* THE DATA *
# # # #
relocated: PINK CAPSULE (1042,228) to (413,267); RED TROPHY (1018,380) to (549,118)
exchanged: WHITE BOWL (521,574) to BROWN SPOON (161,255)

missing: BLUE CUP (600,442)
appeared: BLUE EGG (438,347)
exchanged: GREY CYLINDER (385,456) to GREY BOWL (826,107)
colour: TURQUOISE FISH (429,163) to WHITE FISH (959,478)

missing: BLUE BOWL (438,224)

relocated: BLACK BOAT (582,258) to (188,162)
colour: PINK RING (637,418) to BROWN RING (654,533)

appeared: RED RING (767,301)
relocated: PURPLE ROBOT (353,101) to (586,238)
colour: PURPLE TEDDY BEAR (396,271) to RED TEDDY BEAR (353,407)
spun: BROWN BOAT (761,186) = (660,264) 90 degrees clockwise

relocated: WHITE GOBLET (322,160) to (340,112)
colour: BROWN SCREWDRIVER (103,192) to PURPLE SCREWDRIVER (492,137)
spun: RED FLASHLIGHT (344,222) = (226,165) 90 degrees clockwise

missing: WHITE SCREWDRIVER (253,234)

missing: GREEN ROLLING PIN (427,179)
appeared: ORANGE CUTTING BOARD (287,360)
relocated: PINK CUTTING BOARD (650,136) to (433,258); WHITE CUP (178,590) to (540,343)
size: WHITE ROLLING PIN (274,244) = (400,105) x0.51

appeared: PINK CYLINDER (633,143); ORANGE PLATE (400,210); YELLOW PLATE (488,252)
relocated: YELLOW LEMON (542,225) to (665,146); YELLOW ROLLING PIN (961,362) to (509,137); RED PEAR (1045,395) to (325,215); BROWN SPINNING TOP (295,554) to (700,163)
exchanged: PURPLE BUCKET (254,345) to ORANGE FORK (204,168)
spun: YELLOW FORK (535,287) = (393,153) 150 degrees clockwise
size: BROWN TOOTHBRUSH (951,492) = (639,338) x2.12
# # # #
* WHAT THIS TASK INVOLVES *
Within the data above, the span starting at the line containing "colour: PURPLE TEDDY" and ending at the line containing "appeared: PINK CYLINDER" is to be retyped exactly, with no other lines.

* OUTPUT OF THE EXERCISE *
colour: PURPLE TEDDY BEAR (396,271) to RED TEDDY BEAR (353,407)
spun: BROWN BOAT (761,186) = (660,264) 90 degrees clockwise

relocated: WHITE GOBLET (322,160) to (340,112)
colour: BROWN SCREWDRIVER (103,192) to PURPLE SCREWDRIVER (492,137)
spun: RED FLASHLIGHT (344,222) = (226,165) 90 degrees clockwise

missing: WHITE SCREWDRIVER (253,234)

missing: GREEN ROLLING PIN (427,179)
appeared: ORANGE CUTTING BOARD (287,360)
relocated: PINK CUTTING BOARD (650,136) to (433,258); WHITE CUP (178,590) to (540,343)
size: WHITE ROLLING PIN (274,244) = (400,105) x0.51

appeared: PINK CYLINDER (633,143); ORANGE PLATE (400,210); YELLOW PLATE (488,252)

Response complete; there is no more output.